» **Available data**
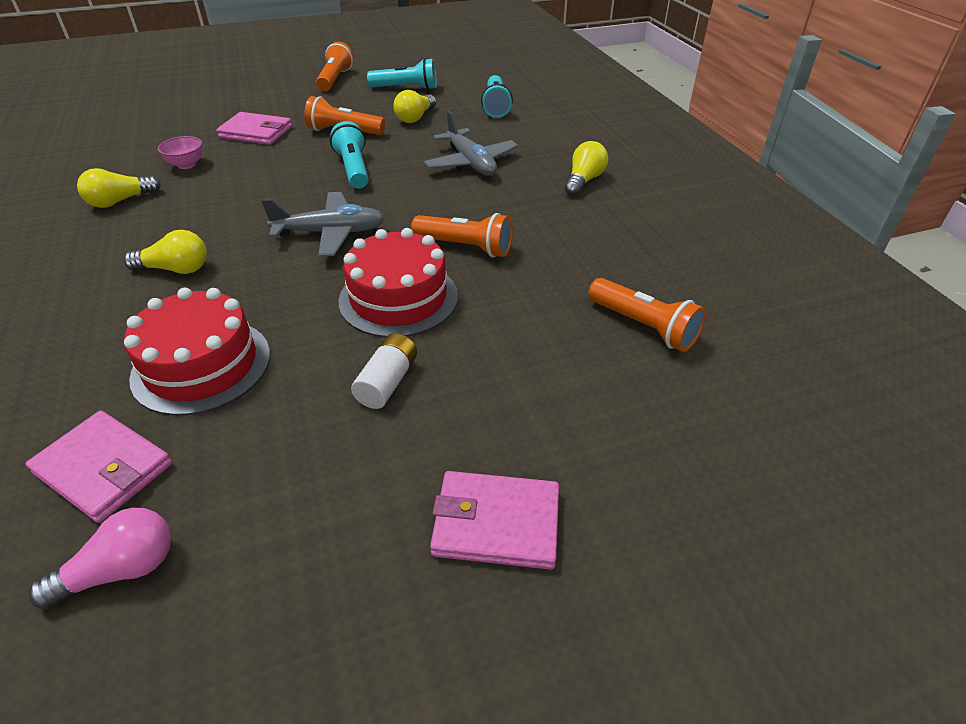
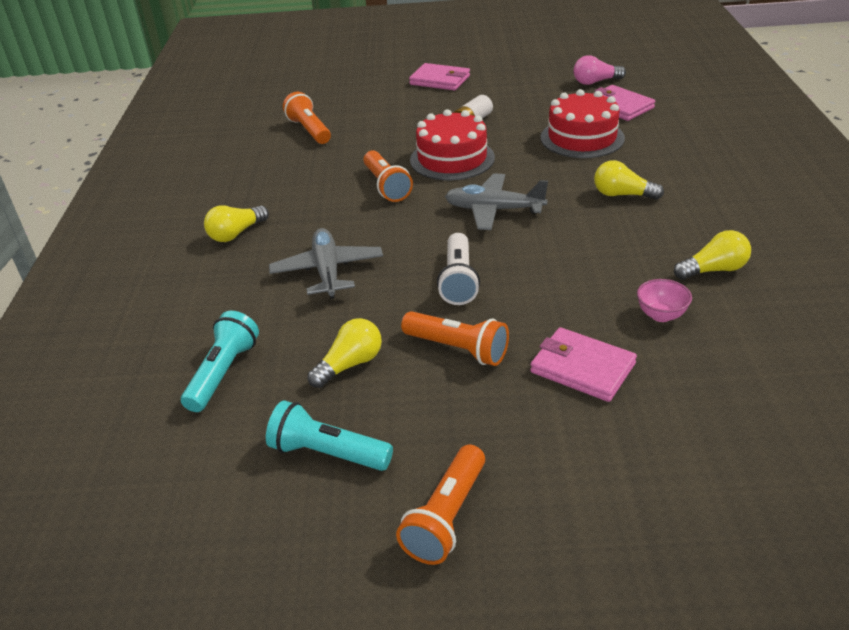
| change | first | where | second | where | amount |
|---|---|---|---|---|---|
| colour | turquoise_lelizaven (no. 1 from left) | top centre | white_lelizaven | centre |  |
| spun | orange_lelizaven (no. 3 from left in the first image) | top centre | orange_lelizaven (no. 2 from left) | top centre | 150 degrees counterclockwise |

» **Task**
Whenever a line of the listing above holds the word "left", copy that line.

» **Result of the task**
| colour | turquoise_lelizaven (no. 1 from left) | top centre | white_lelizaven | centre |  |
| spun | orange_lelizaven (no. 3 from left in the first image) | top centre | orange_lelizaven (no. 2 from left) | top centre | 150 degrees counterclockwise |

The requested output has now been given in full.